> **Your objective**:
The answer must be every line of the records below that contains the word "purple".

> **Provided records**:
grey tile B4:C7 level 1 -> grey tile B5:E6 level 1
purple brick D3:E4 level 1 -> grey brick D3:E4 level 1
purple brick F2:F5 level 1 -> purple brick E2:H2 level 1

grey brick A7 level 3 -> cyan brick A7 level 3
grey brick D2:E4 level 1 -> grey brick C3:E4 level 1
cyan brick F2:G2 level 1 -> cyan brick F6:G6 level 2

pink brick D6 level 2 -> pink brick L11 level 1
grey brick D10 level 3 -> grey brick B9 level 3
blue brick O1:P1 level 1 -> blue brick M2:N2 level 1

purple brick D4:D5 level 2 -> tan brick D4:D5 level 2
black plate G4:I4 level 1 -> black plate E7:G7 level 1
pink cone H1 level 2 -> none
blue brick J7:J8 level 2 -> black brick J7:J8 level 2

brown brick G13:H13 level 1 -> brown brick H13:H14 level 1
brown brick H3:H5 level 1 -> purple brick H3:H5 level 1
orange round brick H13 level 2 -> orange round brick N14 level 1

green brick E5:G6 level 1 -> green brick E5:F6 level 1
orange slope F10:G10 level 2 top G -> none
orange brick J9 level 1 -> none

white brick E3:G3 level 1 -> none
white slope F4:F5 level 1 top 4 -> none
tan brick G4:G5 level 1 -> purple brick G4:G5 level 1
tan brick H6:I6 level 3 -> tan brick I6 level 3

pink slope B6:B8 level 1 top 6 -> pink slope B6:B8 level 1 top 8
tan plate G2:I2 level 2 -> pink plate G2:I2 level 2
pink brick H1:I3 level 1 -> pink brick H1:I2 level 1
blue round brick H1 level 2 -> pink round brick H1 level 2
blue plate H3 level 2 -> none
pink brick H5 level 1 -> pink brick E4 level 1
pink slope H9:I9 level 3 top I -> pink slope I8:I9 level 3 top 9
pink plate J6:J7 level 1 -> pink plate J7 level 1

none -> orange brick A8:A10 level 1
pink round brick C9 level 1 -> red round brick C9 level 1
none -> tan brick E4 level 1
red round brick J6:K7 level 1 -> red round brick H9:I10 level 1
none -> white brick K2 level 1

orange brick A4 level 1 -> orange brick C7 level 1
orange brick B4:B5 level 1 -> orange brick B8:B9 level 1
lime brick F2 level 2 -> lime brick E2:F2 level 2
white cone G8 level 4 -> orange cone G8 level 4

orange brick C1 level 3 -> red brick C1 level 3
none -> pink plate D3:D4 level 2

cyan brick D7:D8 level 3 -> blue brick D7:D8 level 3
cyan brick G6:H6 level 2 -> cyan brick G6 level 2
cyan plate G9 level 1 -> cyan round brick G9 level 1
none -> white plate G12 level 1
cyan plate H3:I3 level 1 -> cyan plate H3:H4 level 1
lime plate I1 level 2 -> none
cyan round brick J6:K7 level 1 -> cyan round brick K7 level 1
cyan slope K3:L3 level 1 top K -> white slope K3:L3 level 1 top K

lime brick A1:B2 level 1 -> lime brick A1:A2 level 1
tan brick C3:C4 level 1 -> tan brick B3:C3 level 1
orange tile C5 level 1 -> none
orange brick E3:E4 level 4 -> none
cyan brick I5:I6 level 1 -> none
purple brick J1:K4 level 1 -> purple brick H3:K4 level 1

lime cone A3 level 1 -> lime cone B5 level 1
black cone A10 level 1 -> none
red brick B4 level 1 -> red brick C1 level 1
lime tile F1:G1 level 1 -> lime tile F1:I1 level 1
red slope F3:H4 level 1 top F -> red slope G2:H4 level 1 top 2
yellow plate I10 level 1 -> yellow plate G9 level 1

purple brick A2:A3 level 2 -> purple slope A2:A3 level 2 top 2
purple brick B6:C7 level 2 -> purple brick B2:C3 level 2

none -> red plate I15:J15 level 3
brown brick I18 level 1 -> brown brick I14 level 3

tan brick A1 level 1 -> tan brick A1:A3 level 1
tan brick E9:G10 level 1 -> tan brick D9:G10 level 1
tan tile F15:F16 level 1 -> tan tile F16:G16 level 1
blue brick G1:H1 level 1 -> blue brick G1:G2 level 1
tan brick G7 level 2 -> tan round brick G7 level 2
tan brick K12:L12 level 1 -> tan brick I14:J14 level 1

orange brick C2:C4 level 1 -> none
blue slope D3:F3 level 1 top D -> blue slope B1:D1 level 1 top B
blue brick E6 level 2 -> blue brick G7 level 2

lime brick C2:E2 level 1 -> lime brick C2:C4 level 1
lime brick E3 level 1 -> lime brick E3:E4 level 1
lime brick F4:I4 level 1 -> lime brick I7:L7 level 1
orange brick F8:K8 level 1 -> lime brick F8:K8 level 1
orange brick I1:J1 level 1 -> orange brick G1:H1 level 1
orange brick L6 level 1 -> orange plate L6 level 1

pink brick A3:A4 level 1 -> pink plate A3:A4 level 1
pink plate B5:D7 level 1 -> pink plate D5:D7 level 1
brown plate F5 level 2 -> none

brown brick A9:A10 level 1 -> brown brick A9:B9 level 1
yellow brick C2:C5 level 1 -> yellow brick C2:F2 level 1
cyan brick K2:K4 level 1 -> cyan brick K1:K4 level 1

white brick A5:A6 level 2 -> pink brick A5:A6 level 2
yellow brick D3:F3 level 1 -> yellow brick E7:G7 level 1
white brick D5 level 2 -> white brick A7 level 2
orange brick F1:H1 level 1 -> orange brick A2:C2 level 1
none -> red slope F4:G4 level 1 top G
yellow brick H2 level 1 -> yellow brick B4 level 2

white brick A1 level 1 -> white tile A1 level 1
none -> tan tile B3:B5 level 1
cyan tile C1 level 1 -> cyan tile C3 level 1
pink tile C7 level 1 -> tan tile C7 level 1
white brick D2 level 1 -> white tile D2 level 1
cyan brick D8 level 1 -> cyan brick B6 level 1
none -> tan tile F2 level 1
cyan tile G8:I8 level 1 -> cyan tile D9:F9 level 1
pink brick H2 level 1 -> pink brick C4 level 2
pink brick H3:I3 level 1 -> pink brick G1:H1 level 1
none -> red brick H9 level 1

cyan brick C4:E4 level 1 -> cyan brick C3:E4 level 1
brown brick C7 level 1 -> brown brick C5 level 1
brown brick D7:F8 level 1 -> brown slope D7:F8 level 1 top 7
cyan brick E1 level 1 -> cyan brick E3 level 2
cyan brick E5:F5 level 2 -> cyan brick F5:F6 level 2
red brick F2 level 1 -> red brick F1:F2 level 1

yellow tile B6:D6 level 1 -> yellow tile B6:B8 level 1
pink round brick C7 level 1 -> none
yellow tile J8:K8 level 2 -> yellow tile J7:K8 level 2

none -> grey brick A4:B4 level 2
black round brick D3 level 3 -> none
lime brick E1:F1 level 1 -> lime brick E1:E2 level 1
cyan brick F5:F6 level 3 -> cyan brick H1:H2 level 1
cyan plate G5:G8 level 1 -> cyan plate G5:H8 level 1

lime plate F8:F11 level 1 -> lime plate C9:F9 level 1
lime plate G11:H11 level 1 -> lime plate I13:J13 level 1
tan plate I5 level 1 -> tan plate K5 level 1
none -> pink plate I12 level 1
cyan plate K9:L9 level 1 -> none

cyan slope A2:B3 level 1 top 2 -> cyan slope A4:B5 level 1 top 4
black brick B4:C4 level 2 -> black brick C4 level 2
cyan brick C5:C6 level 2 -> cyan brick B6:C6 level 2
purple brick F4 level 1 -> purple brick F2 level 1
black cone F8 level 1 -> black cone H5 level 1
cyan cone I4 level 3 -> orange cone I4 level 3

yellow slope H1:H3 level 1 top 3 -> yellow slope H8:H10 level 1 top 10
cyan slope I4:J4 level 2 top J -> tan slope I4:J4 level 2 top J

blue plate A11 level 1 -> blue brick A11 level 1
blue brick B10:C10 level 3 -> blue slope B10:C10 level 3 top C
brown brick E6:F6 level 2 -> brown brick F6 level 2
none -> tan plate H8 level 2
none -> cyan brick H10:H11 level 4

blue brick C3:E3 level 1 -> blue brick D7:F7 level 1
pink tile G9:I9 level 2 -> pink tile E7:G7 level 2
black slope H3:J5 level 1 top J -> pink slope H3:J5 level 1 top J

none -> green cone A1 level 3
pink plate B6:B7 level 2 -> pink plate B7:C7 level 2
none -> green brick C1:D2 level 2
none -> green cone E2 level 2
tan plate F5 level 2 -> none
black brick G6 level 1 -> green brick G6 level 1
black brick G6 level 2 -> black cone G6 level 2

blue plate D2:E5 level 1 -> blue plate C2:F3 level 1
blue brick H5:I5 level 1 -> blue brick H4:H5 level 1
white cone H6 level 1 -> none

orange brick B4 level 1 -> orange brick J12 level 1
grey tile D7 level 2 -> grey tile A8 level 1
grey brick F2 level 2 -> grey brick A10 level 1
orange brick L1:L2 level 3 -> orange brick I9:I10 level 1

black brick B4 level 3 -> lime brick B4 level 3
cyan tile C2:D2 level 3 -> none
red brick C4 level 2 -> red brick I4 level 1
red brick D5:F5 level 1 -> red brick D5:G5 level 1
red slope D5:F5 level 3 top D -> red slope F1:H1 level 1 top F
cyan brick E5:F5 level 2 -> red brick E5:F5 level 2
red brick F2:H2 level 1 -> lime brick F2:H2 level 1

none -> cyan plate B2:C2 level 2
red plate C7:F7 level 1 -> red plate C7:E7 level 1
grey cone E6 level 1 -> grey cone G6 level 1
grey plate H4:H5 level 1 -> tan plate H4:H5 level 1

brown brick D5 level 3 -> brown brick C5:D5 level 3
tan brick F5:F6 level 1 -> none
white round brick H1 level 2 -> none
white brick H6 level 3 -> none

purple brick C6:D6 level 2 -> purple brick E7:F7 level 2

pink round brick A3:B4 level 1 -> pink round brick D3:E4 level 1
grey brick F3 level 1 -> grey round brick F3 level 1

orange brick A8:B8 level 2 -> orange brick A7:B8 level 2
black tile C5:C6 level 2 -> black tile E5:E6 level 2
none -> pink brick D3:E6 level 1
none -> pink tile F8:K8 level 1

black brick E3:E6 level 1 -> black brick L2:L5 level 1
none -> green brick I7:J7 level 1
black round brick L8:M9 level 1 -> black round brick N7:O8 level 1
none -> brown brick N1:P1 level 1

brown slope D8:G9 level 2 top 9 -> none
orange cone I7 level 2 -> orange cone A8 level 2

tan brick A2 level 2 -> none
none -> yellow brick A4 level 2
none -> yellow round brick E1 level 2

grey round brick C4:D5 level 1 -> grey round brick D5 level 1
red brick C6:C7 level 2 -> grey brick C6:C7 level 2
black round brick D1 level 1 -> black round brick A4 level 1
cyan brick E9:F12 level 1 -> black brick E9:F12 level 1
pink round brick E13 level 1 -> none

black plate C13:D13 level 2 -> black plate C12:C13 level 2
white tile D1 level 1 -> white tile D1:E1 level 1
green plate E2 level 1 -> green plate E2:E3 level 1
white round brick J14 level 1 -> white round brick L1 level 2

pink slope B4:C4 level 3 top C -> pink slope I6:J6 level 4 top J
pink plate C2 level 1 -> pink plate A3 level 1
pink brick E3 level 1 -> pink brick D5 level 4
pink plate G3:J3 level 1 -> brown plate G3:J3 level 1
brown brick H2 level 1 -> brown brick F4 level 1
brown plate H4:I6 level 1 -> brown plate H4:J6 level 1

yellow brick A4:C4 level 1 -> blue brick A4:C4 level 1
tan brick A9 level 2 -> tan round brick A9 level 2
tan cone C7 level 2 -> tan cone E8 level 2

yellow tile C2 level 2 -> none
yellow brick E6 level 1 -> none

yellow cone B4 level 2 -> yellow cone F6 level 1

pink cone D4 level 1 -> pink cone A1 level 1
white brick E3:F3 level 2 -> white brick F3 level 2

> **Output for this exercise**:
purple brick D3:E4 level 1 -> grey brick D3:E4 level 1
purple brick F2:F5 level 1 -> purple brick E2:H2 level 1
purple brick D4:D5 level 2 -> tan brick D4:D5 level 2
brown brick H3:H5 level 1 -> purple brick H3:H5 level 1
tan brick G4:G5 level 1 -> purple brick G4:G5 level 1
purple brick J1:K4 level 1 -> purple brick H3:K4 level 1
purple brick A2:A3 level 2 -> purple slope A2:A3 level 2 top 2
purple brick B6:C7 level 2 -> purple brick B2:C3 level 2
purple brick F4 level 1 -> purple brick F2 level 1
purple brick C6:D6 level 2 -> purple brick E7:F7 level 2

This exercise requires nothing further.